## EXERCISE DETAILS
After finding "green semicircle: (59, 117)" in a line below, print that line and the rest of the lines exactly, leaving out all pictures.
GIVEN ENTRIES START
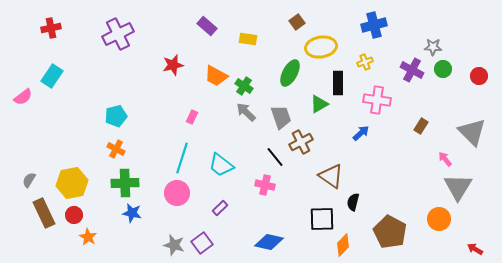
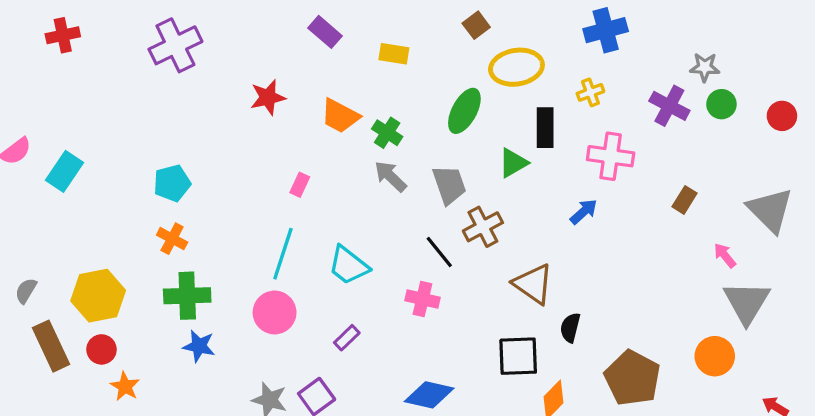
cyan rectangle: (52, 76) -> (65, 171), moved

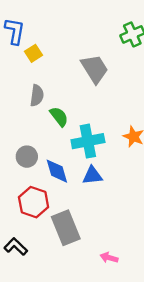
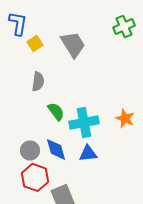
gray trapezoid: (95, 69) -> (73, 44), moved
green semicircle: (59, 117) -> (56, 111), moved
gray circle: (27, 157) -> (30, 150), moved

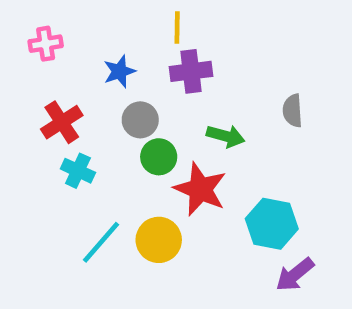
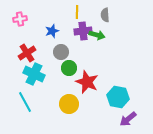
gray semicircle: (293, 111) -> (105, 15), moved
green arrow: (226, 136) -> (97, 35), moved
cyan cross: (78, 171) -> (34, 74), size x1.5
cyan line: (101, 242) -> (25, 102), moved, turned -70

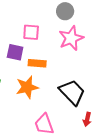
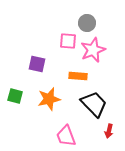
pink square: (31, 32) -> (68, 41), moved
orange rectangle: (37, 63) -> (78, 76), moved

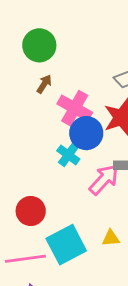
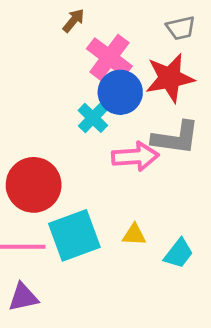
pink arrow: (104, 180) -> (135, 156), turned 36
red circle: (31, 211) -> (34, 185), size x1.4

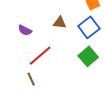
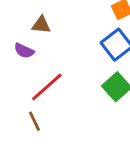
brown triangle: (60, 23) -> (41, 25), moved

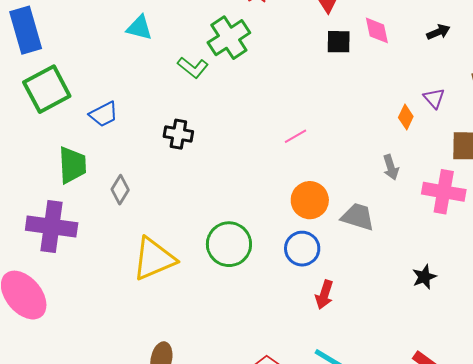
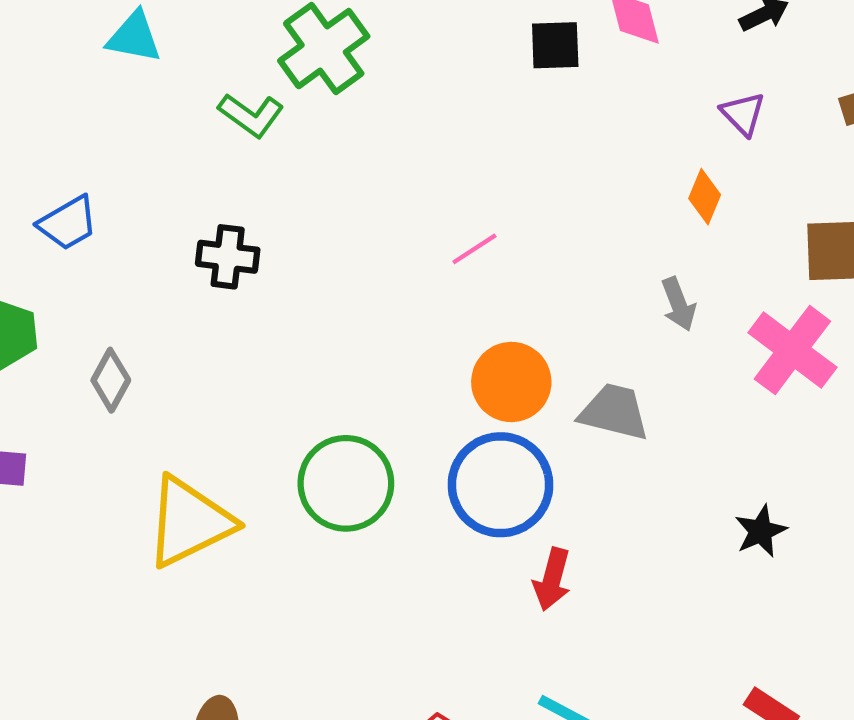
purple triangle: (434, 98) -> (743, 114), moved
pink cross: (444, 192) -> (792, 350), turned 30
blue circle: (302, 249) -> (500, 485), size x1.4

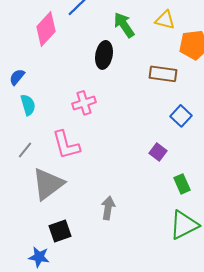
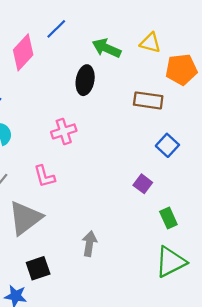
green arrow: (124, 25) -> (106, 48), turned -32
pink L-shape: (66, 145) -> (44, 176), size x0.7

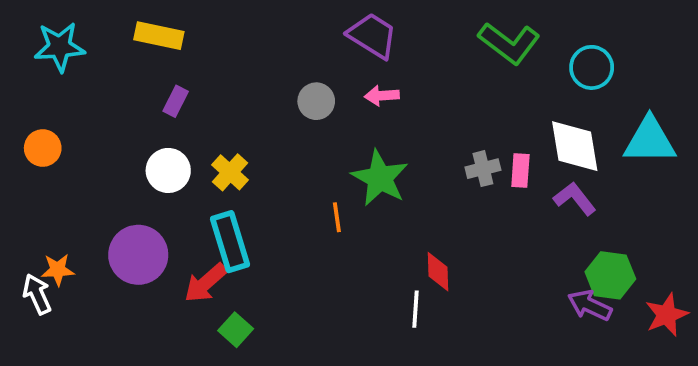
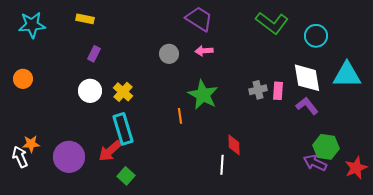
yellow rectangle: (159, 36) -> (85, 19), size x0.7
purple circle: (138, 255) -> (69, 157), moved

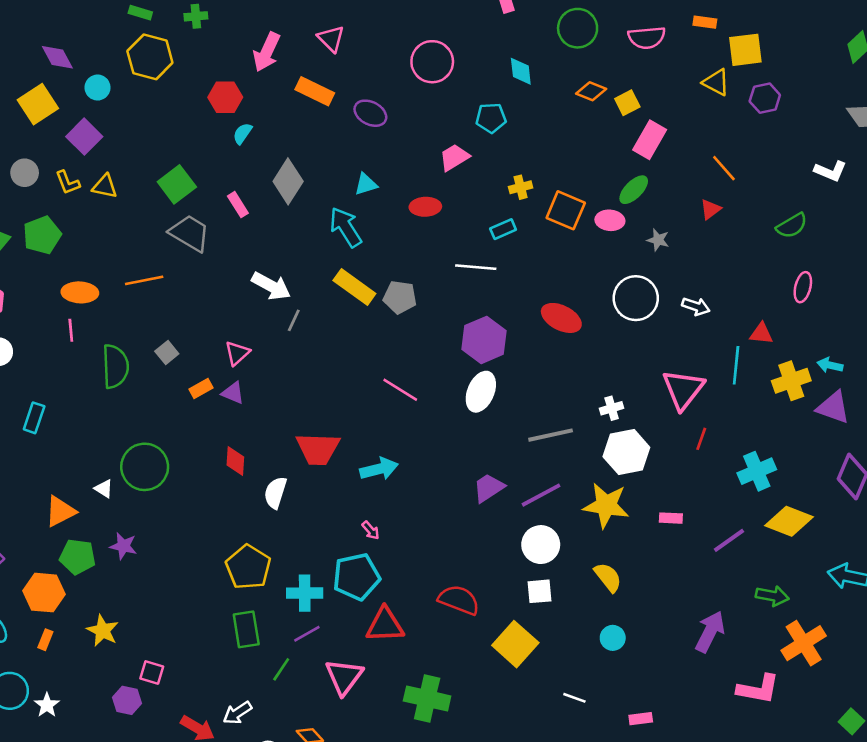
GIVEN ENTRIES END
## ANSWER SPACE
green semicircle: (59, 117) -> (56, 111), moved
gray circle: (27, 157) -> (30, 150), moved

gray semicircle: (293, 111) -> (105, 15), moved
green arrow: (226, 136) -> (97, 35), moved
cyan cross: (78, 171) -> (34, 74), size x1.5
cyan line: (101, 242) -> (25, 102), moved, turned -70

pink square: (31, 32) -> (68, 41), moved
orange rectangle: (37, 63) -> (78, 76), moved

pink arrow: (104, 180) -> (135, 156), turned 36
red circle: (31, 211) -> (34, 185), size x1.4

brown triangle: (60, 23) -> (41, 25), moved

purple triangle: (434, 98) -> (743, 114), moved
pink cross: (444, 192) -> (792, 350), turned 30
blue circle: (302, 249) -> (500, 485), size x1.4

green arrow: (124, 25) -> (106, 48), turned -32
pink L-shape: (66, 145) -> (44, 176), size x0.7

yellow rectangle: (159, 36) -> (85, 19), size x0.7
purple circle: (138, 255) -> (69, 157), moved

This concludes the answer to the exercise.